Prompt —
Scan the records beneath this line for the line holding "none -> red brick G2 level 1" and the line holding "grey brick B7:C7 level 1 -> none", then transcribe exactly those two and all lines between.

==== Input for this task

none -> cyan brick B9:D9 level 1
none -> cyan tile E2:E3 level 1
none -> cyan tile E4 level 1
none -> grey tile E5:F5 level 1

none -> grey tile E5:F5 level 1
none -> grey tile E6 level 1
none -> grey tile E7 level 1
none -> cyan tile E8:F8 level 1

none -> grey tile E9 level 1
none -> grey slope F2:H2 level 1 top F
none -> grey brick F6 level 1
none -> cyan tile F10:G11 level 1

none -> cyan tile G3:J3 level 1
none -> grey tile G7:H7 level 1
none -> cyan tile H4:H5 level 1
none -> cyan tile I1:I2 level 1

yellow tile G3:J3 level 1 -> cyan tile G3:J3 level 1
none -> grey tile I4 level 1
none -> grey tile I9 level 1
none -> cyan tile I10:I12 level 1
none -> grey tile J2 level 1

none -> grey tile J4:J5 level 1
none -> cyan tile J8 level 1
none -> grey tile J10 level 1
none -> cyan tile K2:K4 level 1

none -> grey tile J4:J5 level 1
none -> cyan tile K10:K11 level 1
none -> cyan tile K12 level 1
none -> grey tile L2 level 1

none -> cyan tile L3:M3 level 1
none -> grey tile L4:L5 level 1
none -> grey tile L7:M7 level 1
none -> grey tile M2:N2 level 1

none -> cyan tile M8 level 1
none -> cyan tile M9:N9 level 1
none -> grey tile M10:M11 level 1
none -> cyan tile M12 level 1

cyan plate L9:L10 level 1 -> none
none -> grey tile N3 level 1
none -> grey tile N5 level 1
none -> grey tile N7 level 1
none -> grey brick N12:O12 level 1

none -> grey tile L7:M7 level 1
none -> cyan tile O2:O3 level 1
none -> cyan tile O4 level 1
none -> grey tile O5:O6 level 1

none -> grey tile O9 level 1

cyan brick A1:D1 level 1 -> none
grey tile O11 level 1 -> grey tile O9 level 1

========
==== Input for this task

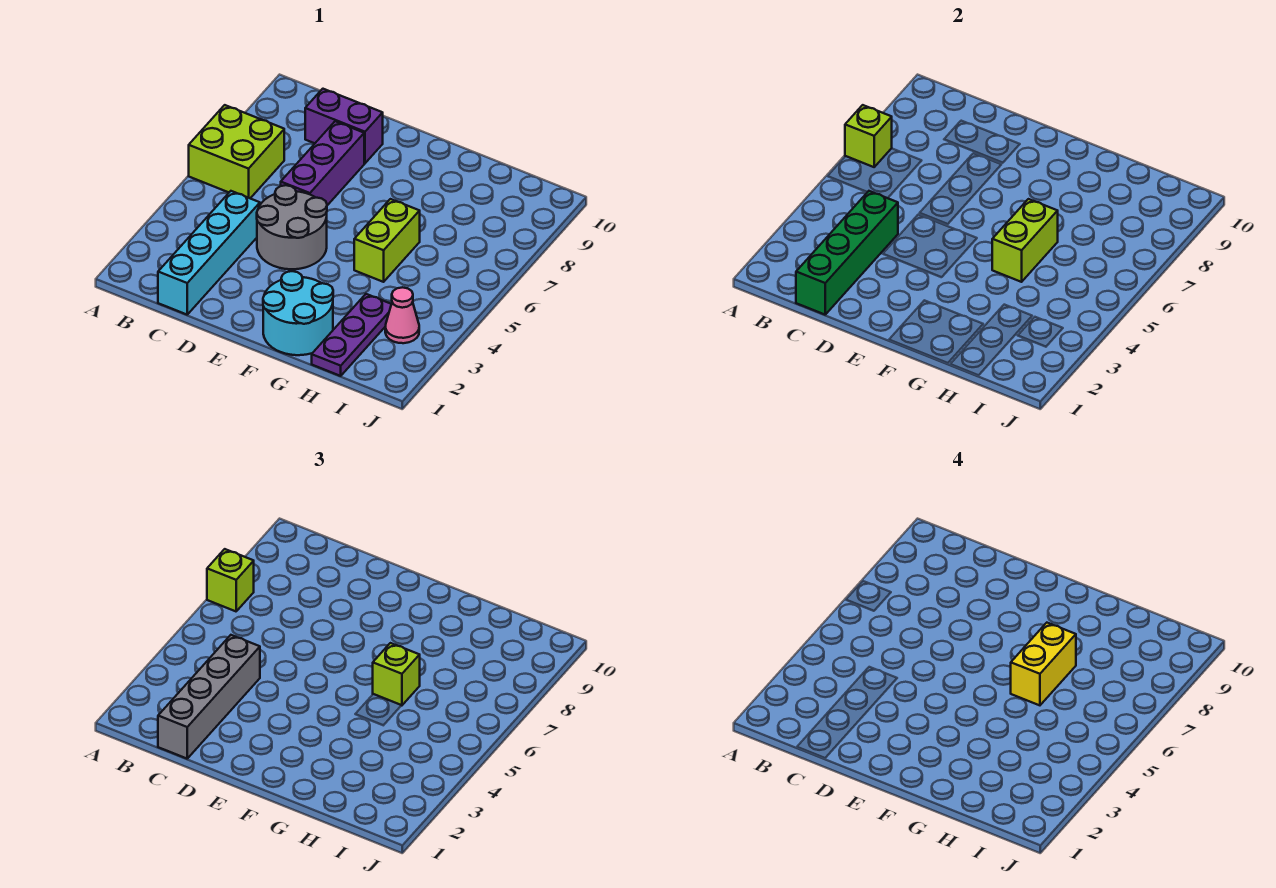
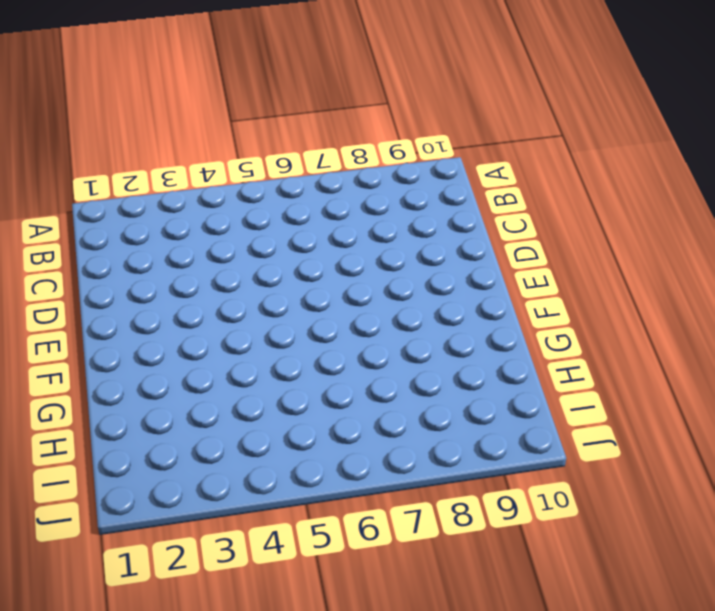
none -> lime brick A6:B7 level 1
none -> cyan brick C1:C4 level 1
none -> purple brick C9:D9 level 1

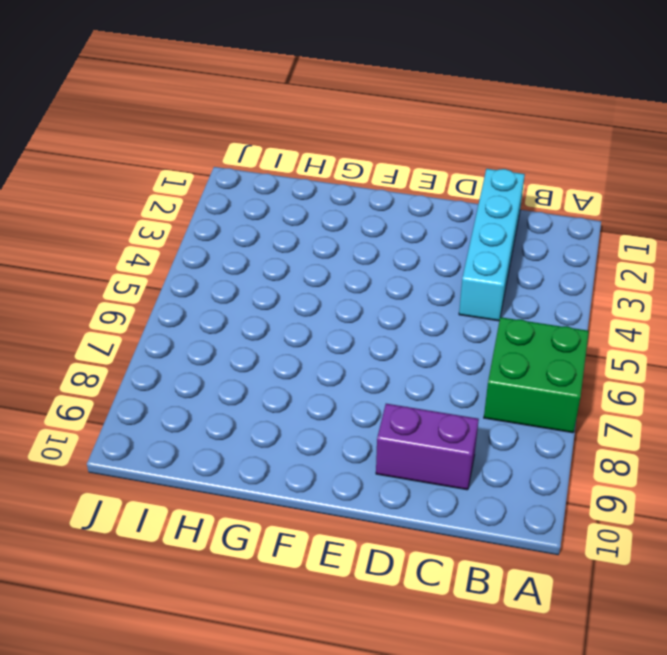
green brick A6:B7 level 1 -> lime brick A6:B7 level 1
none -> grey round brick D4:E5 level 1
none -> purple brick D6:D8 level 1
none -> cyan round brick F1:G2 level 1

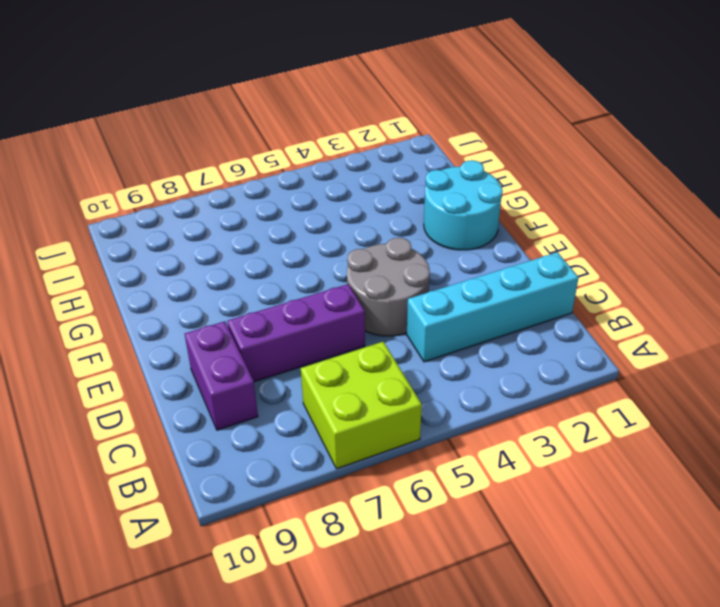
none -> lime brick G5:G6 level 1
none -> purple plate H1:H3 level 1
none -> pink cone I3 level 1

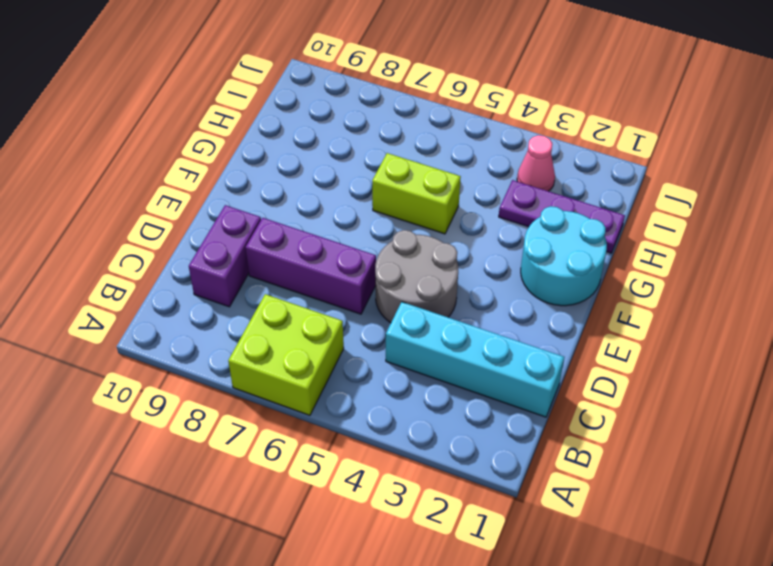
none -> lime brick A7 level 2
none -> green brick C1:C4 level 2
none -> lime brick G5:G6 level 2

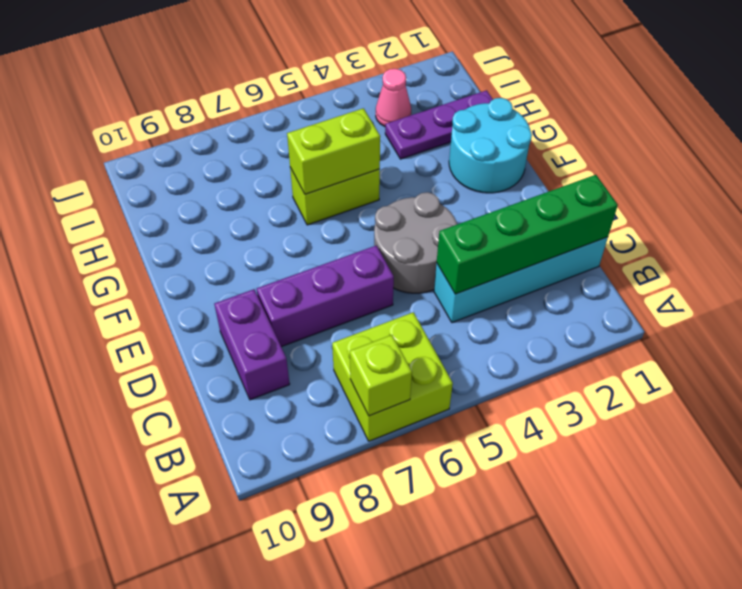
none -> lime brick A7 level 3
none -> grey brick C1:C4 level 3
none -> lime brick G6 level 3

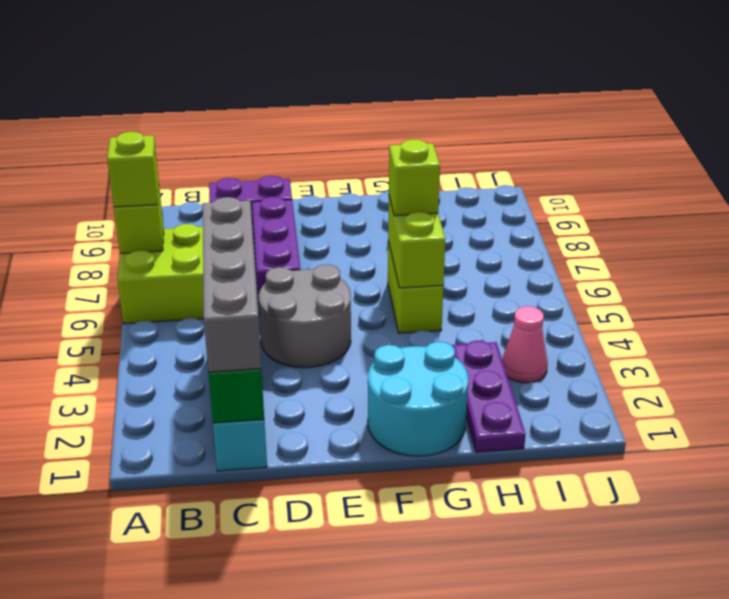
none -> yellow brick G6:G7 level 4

========
==== Input for this task

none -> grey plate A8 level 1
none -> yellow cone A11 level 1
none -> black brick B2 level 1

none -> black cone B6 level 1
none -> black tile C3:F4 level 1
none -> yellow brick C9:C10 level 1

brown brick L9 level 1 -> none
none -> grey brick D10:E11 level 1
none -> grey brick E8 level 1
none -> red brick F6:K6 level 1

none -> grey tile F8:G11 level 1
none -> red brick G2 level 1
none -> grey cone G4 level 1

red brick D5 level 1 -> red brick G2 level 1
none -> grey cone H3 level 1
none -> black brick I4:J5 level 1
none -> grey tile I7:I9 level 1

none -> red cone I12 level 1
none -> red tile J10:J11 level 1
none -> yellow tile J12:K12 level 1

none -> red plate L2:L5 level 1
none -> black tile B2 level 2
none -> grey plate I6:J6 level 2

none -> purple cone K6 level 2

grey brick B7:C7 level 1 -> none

========

Output below —
none -> red brick G2 level 1
none -> grey cone G4 level 1

red brick D5 level 1 -> red brick G2 level 1
none -> grey cone H3 level 1
none -> black brick I4:J5 level 1
none -> grey tile I7:I9 level 1

none -> red cone I12 level 1
none -> red tile J10:J11 level 1
none -> yellow tile J12:K12 level 1

none -> red plate L2:L5 level 1
none -> black tile B2 level 2
none -> grey plate I6:J6 level 2

none -> purple cone K6 level 2

grey brick B7:C7 level 1 -> none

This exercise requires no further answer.